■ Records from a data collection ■

-----

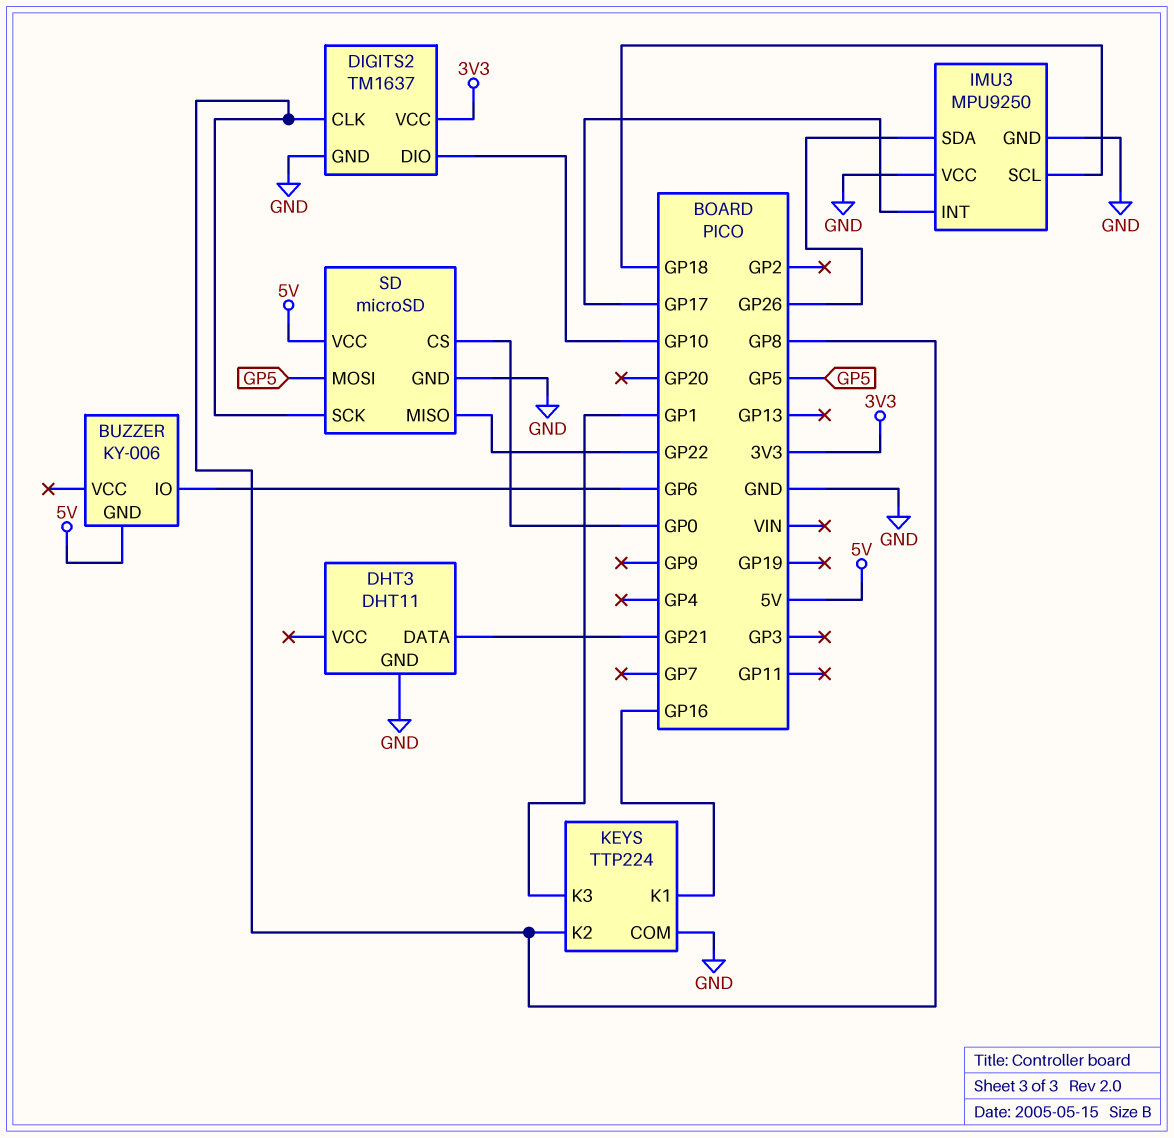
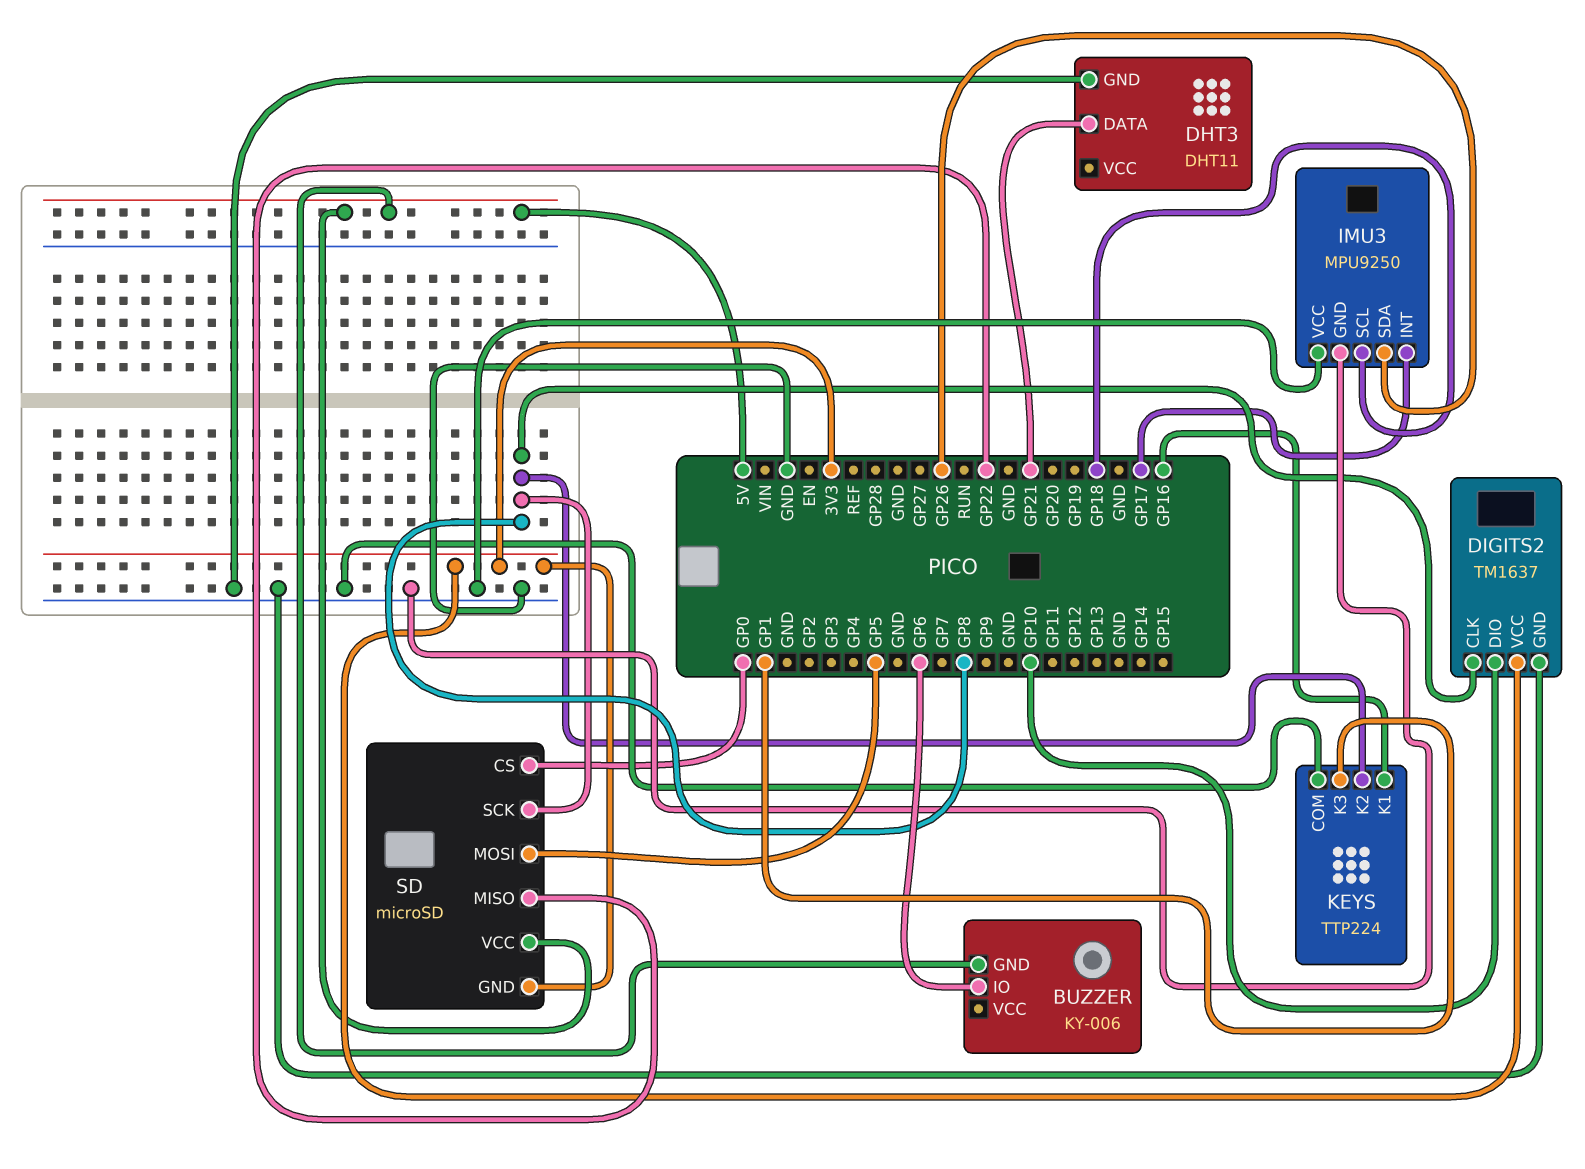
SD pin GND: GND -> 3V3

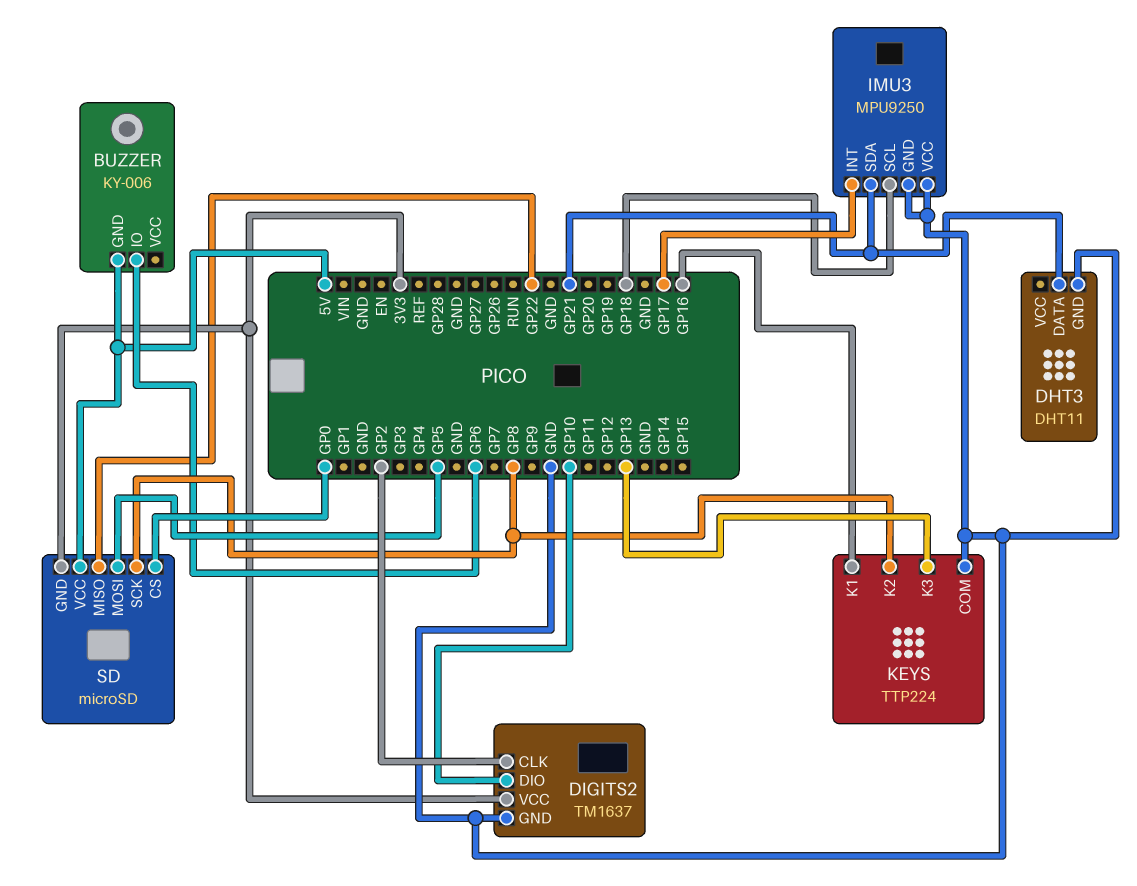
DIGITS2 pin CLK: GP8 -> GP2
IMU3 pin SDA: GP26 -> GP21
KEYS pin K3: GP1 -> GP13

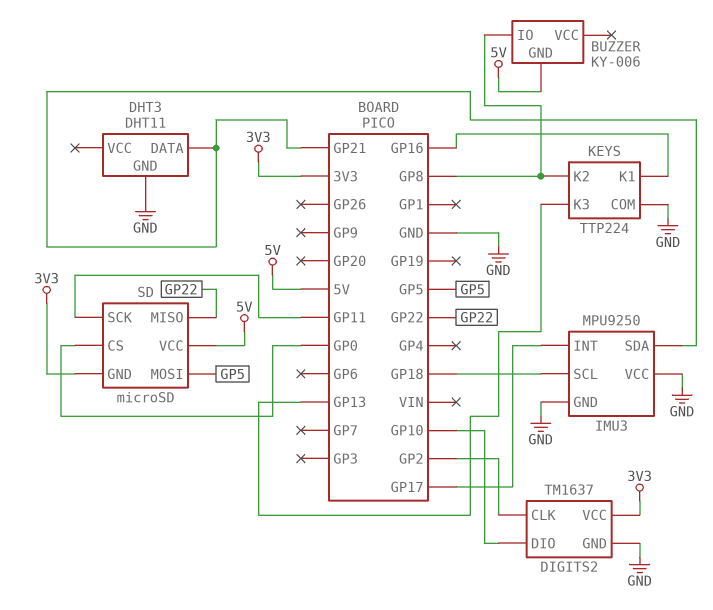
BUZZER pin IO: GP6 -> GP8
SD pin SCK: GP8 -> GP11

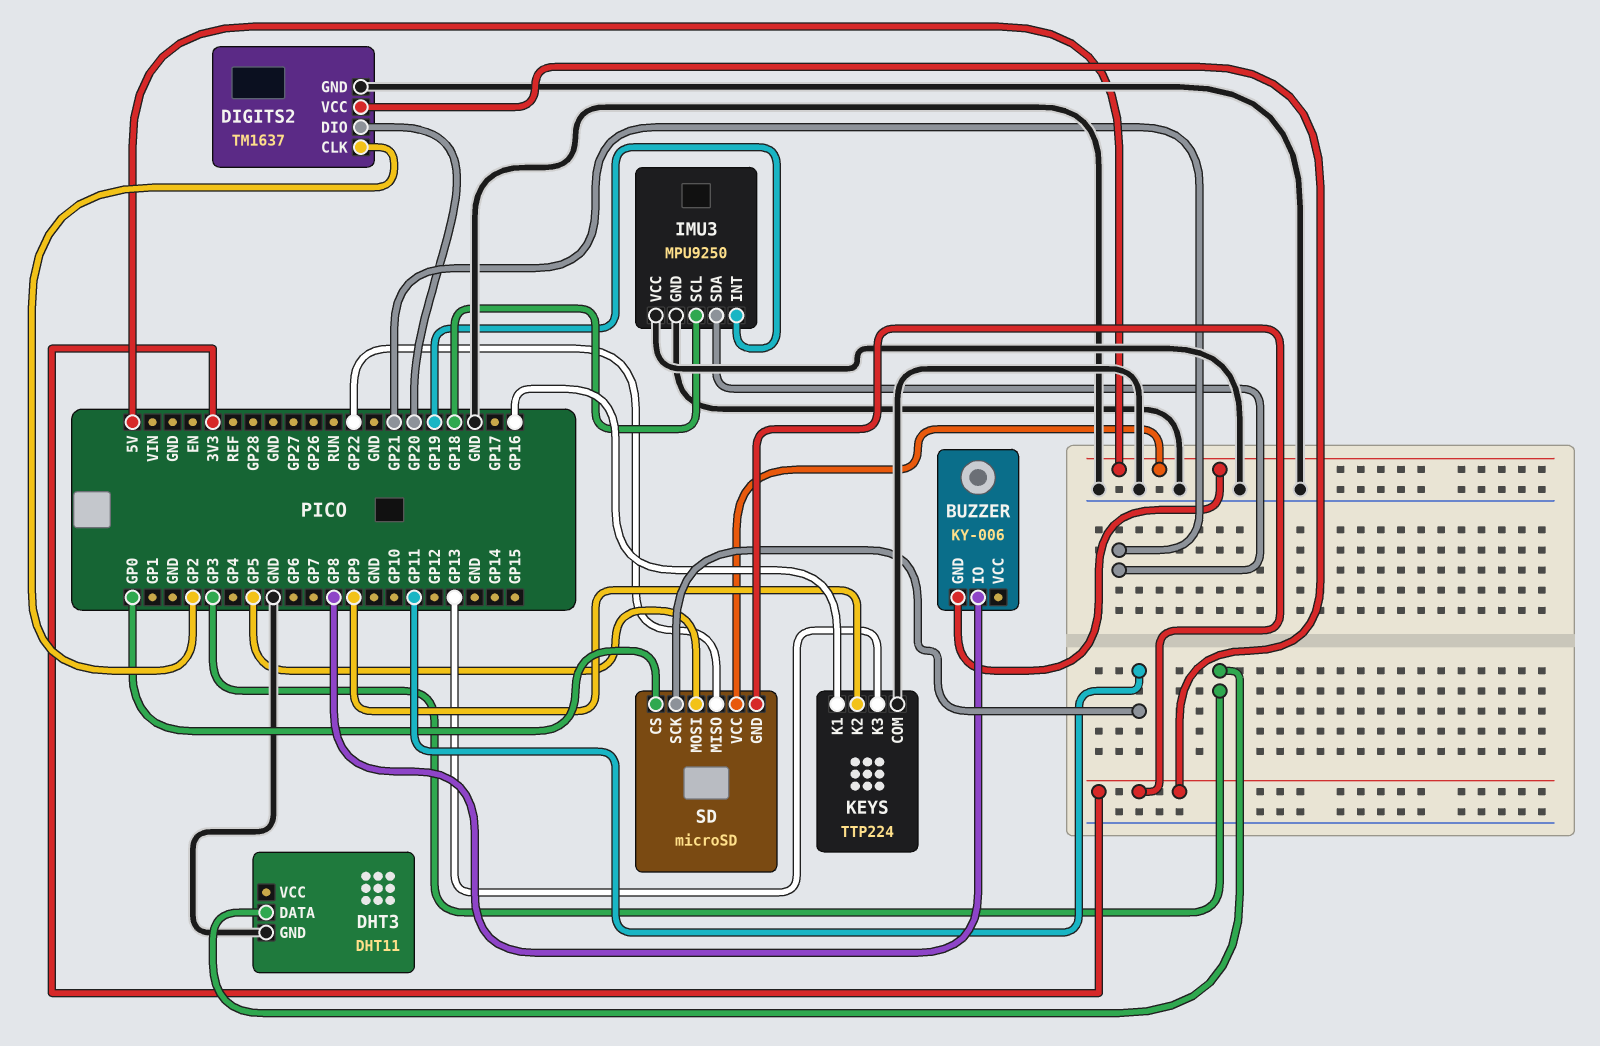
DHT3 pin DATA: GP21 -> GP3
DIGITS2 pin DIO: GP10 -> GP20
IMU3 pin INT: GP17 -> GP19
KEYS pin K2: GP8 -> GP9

-----

■ Task to carry out ■
Could you transcribe the records above exactly, leaving out any pictures?

■ Task output ■
SD pin GND: GND -> 3V3

DIGITS2 pin CLK: GP8 -> GP2
IMU3 pin SDA: GP26 -> GP21
KEYS pin K3: GP1 -> GP13

BUZZER pin IO: GP6 -> GP8
SD pin SCK: GP8 -> GP11

DHT3 pin DATA: GP21 -> GP3
DIGITS2 pin DIO: GP10 -> GP20
IMU3 pin INT: GP17 -> GP19
KEYS pin K2: GP8 -> GP9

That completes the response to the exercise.